Item-finding records
• • • • •

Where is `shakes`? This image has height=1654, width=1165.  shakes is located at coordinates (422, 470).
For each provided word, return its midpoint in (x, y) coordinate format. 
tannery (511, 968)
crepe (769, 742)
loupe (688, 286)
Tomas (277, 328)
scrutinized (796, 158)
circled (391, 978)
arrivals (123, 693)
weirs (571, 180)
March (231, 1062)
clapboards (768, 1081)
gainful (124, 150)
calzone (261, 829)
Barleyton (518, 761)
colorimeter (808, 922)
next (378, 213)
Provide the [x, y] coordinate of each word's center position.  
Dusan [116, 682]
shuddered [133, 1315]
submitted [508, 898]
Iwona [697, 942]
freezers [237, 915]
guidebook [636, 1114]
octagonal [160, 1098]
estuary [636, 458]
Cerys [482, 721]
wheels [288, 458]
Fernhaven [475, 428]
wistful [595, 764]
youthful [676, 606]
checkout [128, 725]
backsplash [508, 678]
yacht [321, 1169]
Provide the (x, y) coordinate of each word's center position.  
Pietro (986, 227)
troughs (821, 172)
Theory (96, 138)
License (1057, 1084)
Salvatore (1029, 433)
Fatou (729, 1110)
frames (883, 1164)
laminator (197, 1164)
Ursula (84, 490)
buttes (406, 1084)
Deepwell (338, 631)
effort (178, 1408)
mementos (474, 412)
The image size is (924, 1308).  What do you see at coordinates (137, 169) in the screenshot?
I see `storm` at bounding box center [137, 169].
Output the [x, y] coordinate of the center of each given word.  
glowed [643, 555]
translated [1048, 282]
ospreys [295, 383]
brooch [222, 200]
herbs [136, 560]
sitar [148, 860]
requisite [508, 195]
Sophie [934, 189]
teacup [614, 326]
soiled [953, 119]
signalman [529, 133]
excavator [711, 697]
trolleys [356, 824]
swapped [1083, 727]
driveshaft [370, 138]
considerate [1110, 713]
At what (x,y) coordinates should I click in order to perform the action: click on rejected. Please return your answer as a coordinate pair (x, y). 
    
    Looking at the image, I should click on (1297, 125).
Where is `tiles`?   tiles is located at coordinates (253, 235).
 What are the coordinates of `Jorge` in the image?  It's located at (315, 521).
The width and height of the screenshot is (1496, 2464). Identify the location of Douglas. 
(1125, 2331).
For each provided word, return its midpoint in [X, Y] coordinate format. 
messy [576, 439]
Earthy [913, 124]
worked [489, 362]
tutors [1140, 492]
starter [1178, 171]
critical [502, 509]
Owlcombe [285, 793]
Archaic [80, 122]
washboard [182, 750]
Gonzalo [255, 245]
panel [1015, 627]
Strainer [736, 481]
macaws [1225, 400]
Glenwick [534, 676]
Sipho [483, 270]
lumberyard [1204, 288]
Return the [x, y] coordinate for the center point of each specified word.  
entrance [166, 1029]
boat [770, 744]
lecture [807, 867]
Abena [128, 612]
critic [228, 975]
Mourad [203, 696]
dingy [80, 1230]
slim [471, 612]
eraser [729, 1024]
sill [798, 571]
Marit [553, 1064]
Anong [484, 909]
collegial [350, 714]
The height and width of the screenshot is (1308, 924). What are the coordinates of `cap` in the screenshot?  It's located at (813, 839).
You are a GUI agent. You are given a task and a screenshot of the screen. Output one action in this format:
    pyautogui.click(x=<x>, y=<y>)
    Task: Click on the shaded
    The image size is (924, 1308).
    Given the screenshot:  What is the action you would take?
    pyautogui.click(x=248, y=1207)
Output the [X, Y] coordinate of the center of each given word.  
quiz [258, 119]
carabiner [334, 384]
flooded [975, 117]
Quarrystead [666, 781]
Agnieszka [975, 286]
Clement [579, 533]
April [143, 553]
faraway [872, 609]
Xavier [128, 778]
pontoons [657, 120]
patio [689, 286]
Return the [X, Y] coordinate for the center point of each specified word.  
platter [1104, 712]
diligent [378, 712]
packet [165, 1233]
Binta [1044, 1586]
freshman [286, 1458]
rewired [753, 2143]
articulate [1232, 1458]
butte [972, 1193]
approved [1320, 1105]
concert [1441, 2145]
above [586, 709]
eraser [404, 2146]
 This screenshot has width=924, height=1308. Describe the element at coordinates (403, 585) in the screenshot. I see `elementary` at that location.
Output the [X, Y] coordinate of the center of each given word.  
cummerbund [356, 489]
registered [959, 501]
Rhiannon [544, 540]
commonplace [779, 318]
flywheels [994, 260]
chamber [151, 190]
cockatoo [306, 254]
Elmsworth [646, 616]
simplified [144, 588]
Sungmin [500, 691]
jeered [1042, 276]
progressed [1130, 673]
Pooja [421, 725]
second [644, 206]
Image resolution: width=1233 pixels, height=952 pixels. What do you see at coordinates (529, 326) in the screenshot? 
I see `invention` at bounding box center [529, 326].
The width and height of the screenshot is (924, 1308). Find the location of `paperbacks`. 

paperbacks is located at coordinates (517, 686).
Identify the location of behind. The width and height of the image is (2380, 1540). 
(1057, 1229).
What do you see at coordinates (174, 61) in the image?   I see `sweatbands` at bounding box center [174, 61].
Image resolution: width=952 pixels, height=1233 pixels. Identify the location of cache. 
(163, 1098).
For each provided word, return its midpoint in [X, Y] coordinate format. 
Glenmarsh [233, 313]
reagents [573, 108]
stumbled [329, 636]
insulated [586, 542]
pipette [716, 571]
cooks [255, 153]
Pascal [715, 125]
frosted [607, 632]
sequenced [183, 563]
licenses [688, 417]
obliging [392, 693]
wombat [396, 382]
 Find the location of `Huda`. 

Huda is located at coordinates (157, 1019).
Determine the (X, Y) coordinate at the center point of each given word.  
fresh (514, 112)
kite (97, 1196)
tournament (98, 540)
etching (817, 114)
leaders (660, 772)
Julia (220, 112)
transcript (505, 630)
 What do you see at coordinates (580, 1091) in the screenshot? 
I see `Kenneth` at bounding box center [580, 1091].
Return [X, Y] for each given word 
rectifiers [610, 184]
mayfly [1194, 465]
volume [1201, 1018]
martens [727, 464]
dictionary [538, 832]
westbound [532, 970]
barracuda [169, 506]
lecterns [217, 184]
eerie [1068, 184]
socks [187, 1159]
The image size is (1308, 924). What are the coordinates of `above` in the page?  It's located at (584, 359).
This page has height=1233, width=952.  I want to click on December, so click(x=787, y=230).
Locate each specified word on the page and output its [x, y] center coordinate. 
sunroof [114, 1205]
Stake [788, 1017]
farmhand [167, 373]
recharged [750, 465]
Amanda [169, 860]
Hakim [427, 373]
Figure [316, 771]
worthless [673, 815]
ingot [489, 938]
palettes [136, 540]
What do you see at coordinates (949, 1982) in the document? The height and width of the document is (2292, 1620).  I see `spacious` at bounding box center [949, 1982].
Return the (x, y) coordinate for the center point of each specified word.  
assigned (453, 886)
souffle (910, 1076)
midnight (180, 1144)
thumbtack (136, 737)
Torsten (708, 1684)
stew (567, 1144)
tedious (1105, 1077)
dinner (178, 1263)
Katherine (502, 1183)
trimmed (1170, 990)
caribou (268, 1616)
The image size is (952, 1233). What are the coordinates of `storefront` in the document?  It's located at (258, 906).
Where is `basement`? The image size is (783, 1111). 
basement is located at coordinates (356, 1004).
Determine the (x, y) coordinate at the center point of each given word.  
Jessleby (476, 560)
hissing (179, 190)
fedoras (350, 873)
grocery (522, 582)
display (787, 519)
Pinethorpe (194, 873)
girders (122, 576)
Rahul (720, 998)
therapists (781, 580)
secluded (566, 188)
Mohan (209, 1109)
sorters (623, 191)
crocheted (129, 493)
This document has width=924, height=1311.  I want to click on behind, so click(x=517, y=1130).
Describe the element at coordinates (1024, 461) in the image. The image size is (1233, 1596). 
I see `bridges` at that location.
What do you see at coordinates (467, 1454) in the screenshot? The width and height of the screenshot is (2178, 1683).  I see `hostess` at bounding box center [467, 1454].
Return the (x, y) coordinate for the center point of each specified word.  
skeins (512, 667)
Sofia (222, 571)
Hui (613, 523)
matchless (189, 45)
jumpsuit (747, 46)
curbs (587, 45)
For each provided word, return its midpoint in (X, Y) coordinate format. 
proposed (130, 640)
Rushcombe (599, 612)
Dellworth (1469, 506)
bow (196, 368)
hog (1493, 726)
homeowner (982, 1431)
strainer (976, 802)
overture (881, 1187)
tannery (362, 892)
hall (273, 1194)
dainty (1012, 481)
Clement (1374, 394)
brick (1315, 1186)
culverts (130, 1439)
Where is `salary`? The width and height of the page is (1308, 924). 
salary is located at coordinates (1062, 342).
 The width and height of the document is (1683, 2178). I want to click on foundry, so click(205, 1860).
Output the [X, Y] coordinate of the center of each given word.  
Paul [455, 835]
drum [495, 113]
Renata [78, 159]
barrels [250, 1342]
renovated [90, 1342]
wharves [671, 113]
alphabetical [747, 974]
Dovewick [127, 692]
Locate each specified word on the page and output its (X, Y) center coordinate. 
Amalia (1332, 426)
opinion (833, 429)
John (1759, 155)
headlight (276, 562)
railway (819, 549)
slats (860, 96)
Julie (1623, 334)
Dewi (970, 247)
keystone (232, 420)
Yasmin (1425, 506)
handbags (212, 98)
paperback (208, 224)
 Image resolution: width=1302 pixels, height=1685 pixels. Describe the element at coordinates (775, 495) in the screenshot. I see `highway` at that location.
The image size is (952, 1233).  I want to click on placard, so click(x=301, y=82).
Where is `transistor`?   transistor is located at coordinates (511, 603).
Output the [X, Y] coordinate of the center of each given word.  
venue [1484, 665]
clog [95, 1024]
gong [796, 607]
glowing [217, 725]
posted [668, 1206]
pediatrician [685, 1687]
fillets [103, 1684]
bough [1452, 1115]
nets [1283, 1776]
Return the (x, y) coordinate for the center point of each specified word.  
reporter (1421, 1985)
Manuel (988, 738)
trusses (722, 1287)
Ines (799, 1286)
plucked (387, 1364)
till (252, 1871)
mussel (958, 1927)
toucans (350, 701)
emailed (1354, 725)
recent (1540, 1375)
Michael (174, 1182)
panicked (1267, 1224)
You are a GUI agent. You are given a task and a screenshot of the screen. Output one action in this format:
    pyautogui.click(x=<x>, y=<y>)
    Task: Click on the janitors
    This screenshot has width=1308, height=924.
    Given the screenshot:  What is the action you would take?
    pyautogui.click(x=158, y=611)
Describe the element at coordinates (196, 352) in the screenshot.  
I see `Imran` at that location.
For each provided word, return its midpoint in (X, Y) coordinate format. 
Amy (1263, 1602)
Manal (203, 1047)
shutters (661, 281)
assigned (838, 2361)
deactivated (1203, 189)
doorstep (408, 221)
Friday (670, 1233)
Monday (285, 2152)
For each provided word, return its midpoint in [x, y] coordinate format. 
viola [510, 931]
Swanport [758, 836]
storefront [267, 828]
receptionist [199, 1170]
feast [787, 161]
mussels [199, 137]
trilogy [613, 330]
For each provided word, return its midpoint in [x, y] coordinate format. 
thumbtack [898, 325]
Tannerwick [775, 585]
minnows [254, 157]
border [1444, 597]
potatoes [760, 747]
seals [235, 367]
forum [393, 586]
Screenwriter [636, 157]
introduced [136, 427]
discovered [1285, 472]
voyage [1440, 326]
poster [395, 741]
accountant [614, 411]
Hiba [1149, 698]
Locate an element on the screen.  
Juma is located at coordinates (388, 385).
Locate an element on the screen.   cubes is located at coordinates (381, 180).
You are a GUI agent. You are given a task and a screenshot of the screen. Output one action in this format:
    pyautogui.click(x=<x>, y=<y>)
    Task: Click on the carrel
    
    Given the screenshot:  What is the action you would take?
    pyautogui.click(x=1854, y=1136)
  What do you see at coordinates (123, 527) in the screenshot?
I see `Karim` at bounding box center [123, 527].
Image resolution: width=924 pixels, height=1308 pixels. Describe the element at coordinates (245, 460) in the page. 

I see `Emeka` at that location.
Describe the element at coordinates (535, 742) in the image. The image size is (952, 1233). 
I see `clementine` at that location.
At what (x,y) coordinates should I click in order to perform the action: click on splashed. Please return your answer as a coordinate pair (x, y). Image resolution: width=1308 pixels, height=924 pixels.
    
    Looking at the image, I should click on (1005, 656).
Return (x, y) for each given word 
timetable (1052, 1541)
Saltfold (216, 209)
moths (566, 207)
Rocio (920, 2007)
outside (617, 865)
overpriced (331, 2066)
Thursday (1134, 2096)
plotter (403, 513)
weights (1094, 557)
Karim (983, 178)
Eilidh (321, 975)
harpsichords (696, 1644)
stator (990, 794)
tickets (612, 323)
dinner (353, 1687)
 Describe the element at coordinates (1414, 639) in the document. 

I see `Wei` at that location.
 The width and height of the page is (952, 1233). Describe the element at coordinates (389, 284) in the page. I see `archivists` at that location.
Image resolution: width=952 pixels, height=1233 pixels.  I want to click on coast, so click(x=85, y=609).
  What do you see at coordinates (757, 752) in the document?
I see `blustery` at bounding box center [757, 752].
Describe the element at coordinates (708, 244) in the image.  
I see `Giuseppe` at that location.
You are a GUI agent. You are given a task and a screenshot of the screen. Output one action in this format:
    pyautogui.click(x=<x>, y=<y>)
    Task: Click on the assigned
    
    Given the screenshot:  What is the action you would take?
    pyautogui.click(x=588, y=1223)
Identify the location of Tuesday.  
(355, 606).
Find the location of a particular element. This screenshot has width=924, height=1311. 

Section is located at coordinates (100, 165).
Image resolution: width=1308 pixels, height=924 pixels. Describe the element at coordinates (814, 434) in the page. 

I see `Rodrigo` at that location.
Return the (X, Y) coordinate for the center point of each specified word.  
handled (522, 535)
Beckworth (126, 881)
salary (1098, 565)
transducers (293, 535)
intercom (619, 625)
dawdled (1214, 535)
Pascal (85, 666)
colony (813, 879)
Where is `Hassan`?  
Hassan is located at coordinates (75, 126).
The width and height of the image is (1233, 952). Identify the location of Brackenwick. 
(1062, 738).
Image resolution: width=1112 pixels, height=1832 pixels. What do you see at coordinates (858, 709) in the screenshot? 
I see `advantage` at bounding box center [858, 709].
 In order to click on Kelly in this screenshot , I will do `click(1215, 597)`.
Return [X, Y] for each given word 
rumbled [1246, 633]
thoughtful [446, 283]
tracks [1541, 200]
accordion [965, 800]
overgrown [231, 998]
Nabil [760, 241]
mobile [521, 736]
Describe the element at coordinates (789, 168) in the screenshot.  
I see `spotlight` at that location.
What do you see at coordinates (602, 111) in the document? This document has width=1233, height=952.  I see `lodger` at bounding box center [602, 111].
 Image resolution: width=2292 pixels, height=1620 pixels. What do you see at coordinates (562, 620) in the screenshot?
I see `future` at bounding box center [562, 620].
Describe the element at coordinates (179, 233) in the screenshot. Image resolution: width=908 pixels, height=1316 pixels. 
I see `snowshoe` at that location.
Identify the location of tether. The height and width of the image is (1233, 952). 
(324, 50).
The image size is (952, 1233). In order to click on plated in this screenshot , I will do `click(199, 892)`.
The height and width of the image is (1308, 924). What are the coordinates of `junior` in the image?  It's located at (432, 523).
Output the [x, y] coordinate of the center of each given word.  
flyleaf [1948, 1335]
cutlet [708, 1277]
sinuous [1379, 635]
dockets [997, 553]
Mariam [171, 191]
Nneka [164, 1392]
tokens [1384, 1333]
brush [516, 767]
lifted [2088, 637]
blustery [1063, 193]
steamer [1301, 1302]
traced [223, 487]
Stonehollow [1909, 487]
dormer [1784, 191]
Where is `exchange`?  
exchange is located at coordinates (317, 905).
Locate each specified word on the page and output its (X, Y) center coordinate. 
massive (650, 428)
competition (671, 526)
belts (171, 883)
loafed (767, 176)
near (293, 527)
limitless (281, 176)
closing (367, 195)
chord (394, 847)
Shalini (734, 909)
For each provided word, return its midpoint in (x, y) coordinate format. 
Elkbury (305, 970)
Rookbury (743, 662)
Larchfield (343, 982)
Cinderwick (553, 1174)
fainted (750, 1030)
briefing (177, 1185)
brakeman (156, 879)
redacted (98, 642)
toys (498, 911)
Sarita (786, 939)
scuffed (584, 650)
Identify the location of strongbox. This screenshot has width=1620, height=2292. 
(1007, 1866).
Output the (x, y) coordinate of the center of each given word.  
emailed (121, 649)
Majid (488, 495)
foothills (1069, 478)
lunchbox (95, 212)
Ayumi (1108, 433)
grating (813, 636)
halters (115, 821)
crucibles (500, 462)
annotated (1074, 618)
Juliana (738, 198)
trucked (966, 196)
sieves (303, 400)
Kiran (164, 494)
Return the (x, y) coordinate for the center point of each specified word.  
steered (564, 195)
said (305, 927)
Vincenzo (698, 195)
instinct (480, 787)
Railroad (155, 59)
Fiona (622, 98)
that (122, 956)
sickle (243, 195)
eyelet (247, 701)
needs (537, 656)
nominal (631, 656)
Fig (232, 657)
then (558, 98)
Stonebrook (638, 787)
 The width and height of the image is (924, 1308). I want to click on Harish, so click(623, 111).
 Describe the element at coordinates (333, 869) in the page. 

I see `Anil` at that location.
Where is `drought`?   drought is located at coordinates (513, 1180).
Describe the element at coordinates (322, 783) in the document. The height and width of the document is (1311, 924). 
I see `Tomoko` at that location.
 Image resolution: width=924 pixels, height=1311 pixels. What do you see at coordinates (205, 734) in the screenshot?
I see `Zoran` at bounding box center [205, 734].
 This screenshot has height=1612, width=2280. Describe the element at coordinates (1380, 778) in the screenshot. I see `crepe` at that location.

• • • • •

Given request: Format the records from the line with "mussel (958, 1927)" to the line with "panicked (1267, 1224)" as a Markdown table with the columns Number and Record line, numbering each row and omitting blank lines.

Answer to this problem:
| Number | Record line |
|---|---|
| 1 | mussel (958, 1927) |
| 2 | toucans (350, 701) |
| 3 | emailed (1354, 725) |
| 4 | recent (1540, 1375) |
| 5 | Michael (174, 1182) |
| 6 | panicked (1267, 1224) |